**PROBLEM:**
Take the material below and reproduce, word for word, only the lines from the line with "old: dark_brown_lorry (no. 1 from left)" through the line with "new: leaf-green_card_wallet".

**SUPPLIED DATA:**
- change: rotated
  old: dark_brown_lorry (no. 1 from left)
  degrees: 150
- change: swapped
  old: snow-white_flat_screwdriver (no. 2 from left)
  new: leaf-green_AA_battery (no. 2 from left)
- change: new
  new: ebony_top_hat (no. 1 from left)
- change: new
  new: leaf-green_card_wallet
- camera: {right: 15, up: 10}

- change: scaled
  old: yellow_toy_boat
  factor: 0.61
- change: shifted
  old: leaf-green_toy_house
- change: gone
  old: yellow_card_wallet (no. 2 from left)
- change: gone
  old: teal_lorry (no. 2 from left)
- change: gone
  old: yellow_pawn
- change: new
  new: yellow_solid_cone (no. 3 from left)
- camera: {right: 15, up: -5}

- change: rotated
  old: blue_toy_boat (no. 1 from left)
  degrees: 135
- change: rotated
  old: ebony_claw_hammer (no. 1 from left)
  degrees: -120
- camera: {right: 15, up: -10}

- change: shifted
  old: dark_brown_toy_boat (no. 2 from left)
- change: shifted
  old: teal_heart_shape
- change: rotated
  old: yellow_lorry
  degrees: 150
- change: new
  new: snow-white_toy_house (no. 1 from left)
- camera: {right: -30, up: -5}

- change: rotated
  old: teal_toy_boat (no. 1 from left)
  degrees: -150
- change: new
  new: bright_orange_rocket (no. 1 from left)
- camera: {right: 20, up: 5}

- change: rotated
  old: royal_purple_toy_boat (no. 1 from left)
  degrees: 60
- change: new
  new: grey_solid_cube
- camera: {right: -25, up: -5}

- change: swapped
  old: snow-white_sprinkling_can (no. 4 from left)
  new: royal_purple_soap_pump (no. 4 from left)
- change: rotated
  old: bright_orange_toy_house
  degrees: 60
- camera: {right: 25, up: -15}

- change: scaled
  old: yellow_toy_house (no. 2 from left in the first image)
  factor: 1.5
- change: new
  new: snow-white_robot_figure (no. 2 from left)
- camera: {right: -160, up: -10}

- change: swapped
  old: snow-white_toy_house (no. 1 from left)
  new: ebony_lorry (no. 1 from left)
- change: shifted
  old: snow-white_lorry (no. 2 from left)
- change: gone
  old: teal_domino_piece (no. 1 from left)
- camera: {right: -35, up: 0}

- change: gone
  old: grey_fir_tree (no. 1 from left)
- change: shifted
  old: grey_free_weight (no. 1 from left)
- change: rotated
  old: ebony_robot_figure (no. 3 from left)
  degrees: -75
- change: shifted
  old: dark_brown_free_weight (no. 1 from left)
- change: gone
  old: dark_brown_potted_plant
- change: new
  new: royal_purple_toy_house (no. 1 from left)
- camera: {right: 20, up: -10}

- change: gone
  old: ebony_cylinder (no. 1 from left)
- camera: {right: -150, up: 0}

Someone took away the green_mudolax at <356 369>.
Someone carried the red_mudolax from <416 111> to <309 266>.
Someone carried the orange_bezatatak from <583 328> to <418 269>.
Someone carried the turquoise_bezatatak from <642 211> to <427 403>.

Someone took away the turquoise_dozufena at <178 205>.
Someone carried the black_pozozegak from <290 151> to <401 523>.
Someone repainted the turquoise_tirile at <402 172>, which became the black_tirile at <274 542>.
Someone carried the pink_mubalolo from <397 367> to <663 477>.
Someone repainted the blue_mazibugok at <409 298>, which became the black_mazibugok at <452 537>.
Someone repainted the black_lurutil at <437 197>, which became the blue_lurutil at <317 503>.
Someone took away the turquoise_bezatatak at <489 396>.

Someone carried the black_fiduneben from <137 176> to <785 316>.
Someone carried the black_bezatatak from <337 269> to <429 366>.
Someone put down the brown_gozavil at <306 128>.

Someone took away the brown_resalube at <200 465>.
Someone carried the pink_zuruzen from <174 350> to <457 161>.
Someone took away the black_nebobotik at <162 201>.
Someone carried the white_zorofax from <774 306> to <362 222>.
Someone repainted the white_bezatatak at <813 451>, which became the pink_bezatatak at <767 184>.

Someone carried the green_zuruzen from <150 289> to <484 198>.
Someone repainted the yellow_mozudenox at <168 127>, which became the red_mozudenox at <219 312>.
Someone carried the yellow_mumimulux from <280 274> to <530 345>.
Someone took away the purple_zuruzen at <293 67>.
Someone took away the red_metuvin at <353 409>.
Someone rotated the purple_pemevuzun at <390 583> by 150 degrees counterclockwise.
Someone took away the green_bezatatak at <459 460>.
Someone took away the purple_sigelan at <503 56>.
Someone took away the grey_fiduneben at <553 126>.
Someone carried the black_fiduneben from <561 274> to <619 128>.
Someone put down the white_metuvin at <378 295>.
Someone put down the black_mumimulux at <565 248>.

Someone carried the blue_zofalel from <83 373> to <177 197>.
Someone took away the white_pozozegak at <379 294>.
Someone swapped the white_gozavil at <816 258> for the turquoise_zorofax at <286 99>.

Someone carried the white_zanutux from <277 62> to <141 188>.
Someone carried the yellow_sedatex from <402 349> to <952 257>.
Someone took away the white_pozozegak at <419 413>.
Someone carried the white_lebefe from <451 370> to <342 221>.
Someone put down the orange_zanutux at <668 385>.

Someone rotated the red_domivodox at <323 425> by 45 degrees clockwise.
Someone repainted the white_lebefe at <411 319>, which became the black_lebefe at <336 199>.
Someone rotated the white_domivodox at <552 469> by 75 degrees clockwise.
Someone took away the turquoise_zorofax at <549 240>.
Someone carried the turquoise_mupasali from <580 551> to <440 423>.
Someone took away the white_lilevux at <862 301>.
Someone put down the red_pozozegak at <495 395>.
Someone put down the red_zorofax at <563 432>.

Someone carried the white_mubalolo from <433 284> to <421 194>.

**RESULT OF THIS EXERCISE:**
  old: dark_brown_lorry (no. 1 from left)
  degrees: 150
- change: swapped
  old: snow-white_flat_screwdriver (no. 2 from left)
  new: leaf-green_AA_battery (no. 2 from left)
- change: new
  new: ebony_top_hat (no. 1 from left)
- change: new
  new: leaf-green_card_wallet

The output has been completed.